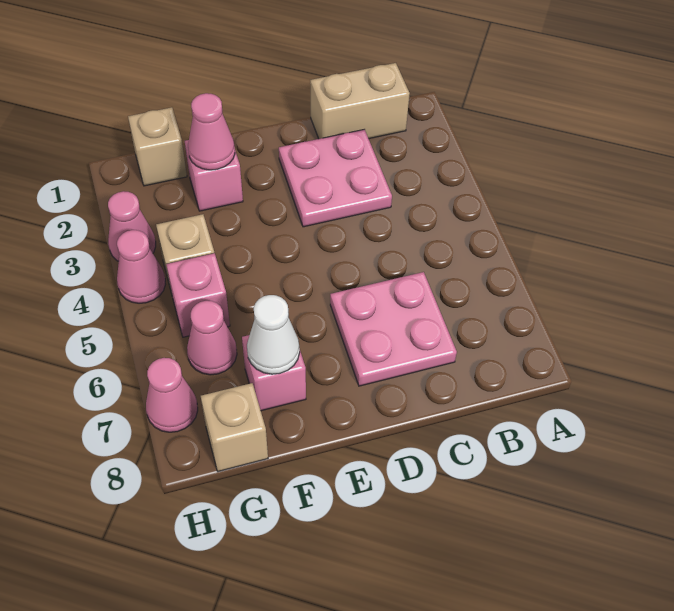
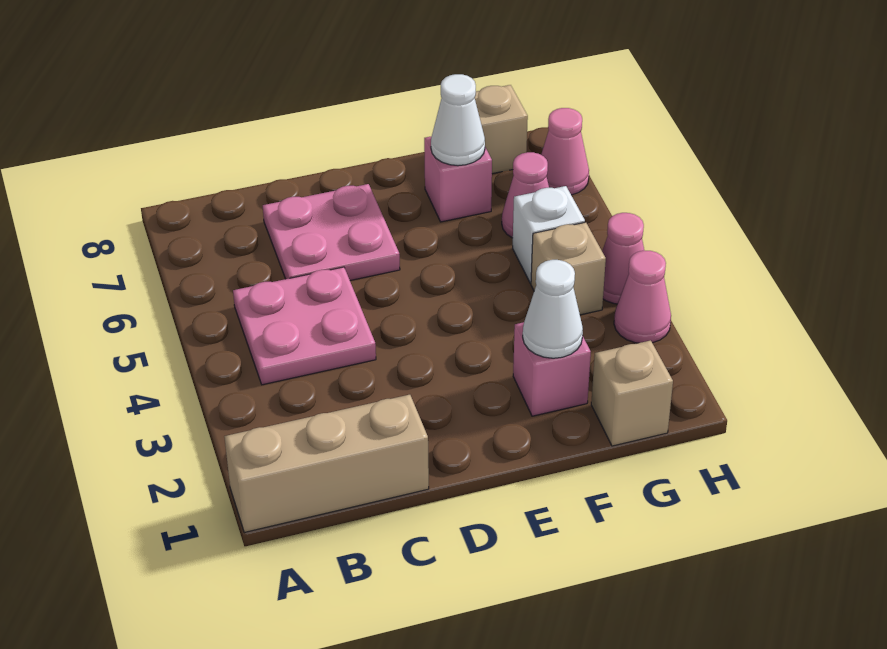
tan brick B1:C1 level 1 -> tan brick A1:C1 level 1
pink plate C2:D3 level 1 -> pink plate B4:C5 level 1
pink cone F2 level 2 -> white cone F2 level 2
pink brick G5 level 1 -> white brick G5 level 1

WHAT NEEDS TO BE DONE
Please copy the data shown above word for word, omitting the pictures.

EXERCISE SOLUTION
tan brick B1:C1 level 1 -> tan brick A1:C1 level 1
pink plate C2:D3 level 1 -> pink plate B4:C5 level 1
pink cone F2 level 2 -> white cone F2 level 2
pink brick G5 level 1 -> white brick G5 level 1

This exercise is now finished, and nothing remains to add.